* [Task instructions]: Starting at the line below that contains "(577, 406) = (398, 87): yellow domino -> none", print each line through the end of the records exactly as it appears.

---------- Exercise materials

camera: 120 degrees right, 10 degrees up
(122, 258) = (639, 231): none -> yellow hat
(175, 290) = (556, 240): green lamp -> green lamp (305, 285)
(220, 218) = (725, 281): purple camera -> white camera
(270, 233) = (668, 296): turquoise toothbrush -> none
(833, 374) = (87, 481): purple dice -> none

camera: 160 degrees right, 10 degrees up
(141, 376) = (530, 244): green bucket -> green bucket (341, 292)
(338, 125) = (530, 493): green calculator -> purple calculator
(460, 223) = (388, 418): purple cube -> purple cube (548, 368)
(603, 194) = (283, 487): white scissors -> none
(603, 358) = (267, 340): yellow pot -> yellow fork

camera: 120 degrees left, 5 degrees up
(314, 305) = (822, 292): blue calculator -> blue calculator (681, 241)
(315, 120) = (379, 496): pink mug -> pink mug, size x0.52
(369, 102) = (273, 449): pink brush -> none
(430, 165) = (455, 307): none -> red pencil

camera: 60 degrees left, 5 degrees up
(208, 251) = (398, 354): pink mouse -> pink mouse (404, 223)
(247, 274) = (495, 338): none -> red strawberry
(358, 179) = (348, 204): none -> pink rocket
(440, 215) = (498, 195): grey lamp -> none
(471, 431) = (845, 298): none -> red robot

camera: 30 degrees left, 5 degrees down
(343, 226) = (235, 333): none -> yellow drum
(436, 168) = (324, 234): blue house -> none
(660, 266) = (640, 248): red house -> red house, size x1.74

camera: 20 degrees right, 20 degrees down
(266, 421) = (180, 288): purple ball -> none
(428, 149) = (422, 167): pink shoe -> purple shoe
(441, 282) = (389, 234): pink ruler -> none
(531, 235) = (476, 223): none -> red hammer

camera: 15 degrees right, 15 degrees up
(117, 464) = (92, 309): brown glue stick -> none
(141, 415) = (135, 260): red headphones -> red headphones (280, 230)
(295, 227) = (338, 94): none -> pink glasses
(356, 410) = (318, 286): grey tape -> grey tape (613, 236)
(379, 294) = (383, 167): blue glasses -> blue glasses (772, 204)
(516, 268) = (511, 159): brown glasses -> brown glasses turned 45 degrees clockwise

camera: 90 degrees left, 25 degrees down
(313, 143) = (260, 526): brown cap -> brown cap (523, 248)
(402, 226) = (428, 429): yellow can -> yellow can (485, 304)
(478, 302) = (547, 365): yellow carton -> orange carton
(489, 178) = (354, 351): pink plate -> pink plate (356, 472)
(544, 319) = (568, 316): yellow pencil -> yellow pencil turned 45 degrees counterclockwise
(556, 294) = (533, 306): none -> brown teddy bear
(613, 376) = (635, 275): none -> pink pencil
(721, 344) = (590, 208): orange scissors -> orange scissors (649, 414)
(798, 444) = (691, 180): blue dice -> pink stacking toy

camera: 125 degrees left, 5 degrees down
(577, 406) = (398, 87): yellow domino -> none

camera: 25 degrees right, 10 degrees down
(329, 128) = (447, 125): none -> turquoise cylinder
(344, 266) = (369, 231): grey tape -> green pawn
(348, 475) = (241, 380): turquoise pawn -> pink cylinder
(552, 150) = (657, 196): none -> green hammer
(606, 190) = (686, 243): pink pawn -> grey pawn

--------------------

* [Response]:
(577, 406) = (398, 87): yellow domino -> none

camera: 25 degrees right, 10 degrees down
(329, 128) = (447, 125): none -> turquoise cylinder
(344, 266) = (369, 231): grey tape -> green pawn
(348, 475) = (241, 380): turquoise pawn -> pink cylinder
(552, 150) = (657, 196): none -> green hammer
(606, 190) = (686, 243): pink pawn -> grey pawn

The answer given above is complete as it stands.